### Task instructions
Each entry should be copied as it stands, leaving the pictures behind.

### Records shown
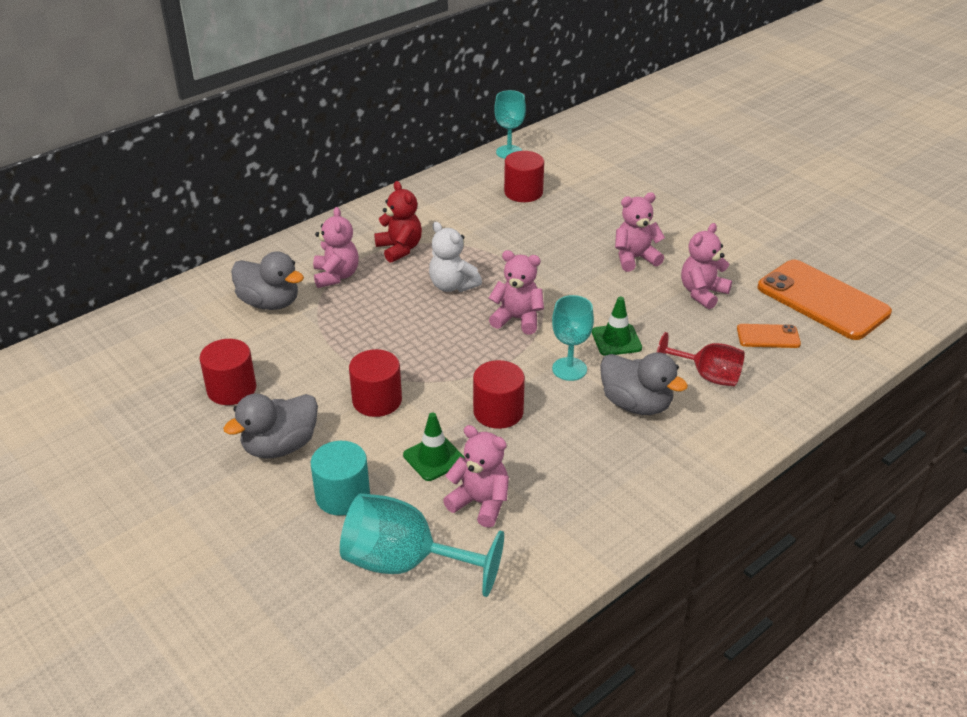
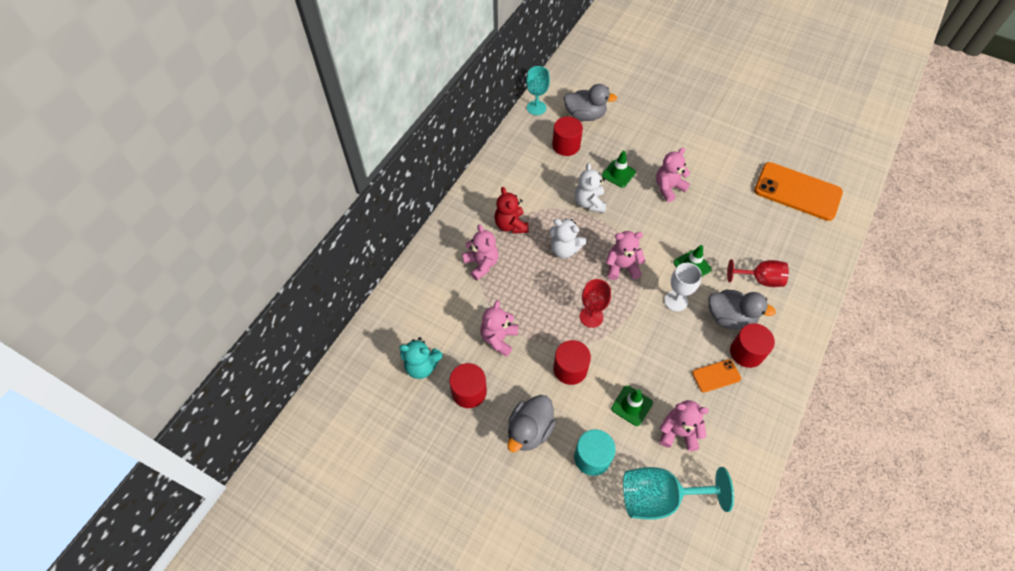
camera: 20 degrees left, 20 degrees up
(192, 351) = (422, 366): none -> turquoise teddy bear
(269, 303) = (449, 304): grey duck -> grey duck (585, 115)
(399, 249) = (511, 225): red teddy bear -> red teddy bear turned 150 degrees counterclockwise
(441, 357) = (591, 317): none -> red goblet
(498, 412) = (651, 352): red cylinder -> red cylinder (746, 352)
(517, 250) = (589, 202): none -> white teddy bear
(569, 369) = (676, 301): turquoise goblet -> white goblet
(575, 231) = (618, 174): none -> green traffic cone
(702, 293) = (724, 207): pink teddy bear -> pink teddy bear (499, 338)
(768, 336) = (780, 234): orange phone -> orange phone (716, 376)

### Response to this task
camera: 20 degrees left, 20 degrees up
(192, 351) = (422, 366): none -> turquoise teddy bear
(269, 303) = (449, 304): grey duck -> grey duck (585, 115)
(399, 249) = (511, 225): red teddy bear -> red teddy bear turned 150 degrees counterclockwise
(441, 357) = (591, 317): none -> red goblet
(498, 412) = (651, 352): red cylinder -> red cylinder (746, 352)
(517, 250) = (589, 202): none -> white teddy bear
(569, 369) = (676, 301): turquoise goblet -> white goblet
(575, 231) = (618, 174): none -> green traffic cone
(702, 293) = (724, 207): pink teddy bear -> pink teddy bear (499, 338)
(768, 336) = (780, 234): orange phone -> orange phone (716, 376)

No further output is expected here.